_Supplied material:_
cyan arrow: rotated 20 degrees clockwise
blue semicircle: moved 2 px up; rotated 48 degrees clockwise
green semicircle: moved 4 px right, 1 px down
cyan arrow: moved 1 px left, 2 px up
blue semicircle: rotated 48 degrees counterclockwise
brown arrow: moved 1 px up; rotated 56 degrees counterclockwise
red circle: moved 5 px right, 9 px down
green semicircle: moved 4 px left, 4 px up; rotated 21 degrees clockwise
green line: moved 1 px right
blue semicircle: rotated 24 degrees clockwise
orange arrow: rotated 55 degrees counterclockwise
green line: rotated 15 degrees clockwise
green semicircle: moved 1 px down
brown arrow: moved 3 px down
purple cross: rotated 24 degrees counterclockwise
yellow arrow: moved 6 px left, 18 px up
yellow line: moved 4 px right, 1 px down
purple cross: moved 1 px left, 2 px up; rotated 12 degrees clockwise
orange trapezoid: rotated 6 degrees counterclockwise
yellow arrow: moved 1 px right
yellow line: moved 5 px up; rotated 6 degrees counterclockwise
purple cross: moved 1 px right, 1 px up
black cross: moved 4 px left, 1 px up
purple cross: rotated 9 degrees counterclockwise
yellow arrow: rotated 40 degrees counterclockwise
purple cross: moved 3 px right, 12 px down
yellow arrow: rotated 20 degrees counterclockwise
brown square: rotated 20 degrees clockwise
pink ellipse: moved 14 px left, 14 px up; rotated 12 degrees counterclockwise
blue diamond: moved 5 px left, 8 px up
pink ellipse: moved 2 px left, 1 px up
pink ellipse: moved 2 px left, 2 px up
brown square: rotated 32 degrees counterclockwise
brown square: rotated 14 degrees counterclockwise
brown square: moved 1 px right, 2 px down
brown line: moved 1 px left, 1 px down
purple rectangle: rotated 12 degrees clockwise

_Aim of the exercise:_
Format every line of the listing above as a JSON list of strings, one string per line, leaving out blank lines.

_Full output:_
[
  "cyan arrow: rotated 20 degrees clockwise",
  "blue semicircle: moved 2 px up; rotated 48 degrees clockwise",
  "green semicircle: moved 4 px right, 1 px down",
  "cyan arrow: moved 1 px left, 2 px up",
  "blue semicircle: rotated 48 degrees counterclockwise",
  "brown arrow: moved 1 px up; rotated 56 degrees counterclockwise",
  "red circle: moved 5 px right, 9 px down",
  "green semicircle: moved 4 px left, 4 px up; rotated 21 degrees clockwise",
  "green line: moved 1 px right",
  "blue semicircle: rotated 24 degrees clockwise",
  "orange arrow: rotated 55 degrees counterclockwise",
  "green line: rotated 15 degrees clockwise",
  "green semicircle: moved 1 px down",
  "brown arrow: moved 3 px down",
  "purple cross: rotated 24 degrees counterclockwise",
  "yellow arrow: moved 6 px left, 18 px up",
  "yellow line: moved 4 px right, 1 px down",
  "purple cross: moved 1 px left, 2 px up; rotated 12 degrees clockwise",
  "orange trapezoid: rotated 6 degrees counterclockwise",
  "yellow arrow: moved 1 px right",
  "yellow line: moved 5 px up; rotated 6 degrees counterclockwise",
  "purple cross: moved 1 px right, 1 px up",
  "black cross: moved 4 px left, 1 px up",
  "purple cross: rotated 9 degrees counterclockwise",
  "yellow arrow: rotated 40 degrees counterclockwise",
  "purple cross: moved 3 px right, 12 px down",
  "yellow arrow: rotated 20 degrees counterclockwise",
  "brown square: rotated 20 degrees clockwise",
  "pink ellipse: moved 14 px left, 14 px up; rotated 12 degrees counterclockwise",
  "blue diamond: moved 5 px left, 8 px up",
  "pink ellipse: moved 2 px left, 1 px up",
  "pink ellipse: moved 2 px left, 2 px up",
  "brown square: rotated 32 degrees counterclockwise",
  "brown square: rotated 14 degrees counterclockwise",
  "brown square: moved 1 px right, 2 px down",
  "brown line: moved 1 px left, 1 px down",
  "purple rectangle: rotated 12 degrees clockwise"
]